'''

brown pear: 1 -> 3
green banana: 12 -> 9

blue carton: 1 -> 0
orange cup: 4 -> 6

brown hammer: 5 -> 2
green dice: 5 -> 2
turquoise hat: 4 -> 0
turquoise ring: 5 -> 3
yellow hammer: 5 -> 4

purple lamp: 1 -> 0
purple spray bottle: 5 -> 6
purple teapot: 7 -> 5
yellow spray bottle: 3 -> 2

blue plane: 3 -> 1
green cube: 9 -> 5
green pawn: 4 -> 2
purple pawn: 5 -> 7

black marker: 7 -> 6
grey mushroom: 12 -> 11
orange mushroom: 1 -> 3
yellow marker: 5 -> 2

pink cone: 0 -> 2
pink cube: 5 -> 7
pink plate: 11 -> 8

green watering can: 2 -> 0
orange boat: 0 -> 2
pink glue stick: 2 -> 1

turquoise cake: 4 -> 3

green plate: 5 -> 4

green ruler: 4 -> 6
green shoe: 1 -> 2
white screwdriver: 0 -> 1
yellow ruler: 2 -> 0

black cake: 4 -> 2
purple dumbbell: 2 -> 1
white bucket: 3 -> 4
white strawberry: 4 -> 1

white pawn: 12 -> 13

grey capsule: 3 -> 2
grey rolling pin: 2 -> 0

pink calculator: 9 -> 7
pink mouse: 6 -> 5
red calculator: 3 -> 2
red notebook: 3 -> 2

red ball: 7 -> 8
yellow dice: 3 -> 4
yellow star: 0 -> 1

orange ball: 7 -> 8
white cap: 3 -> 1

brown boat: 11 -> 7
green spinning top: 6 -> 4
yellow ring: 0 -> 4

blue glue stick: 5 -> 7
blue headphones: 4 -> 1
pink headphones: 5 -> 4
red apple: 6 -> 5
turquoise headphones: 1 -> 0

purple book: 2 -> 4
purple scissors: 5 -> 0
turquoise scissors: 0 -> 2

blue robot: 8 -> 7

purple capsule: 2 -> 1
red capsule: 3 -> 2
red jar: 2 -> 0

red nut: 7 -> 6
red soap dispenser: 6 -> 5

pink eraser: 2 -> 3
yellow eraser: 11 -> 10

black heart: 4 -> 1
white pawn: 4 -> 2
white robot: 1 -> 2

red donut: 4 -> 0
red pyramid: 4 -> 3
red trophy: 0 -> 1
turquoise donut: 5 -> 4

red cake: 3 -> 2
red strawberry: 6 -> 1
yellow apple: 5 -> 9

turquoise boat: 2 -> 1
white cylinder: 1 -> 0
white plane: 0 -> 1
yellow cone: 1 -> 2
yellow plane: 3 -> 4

'''

State how many lines of the data above contain the string "calculator", leaving out everything but the number.

REPLY:
2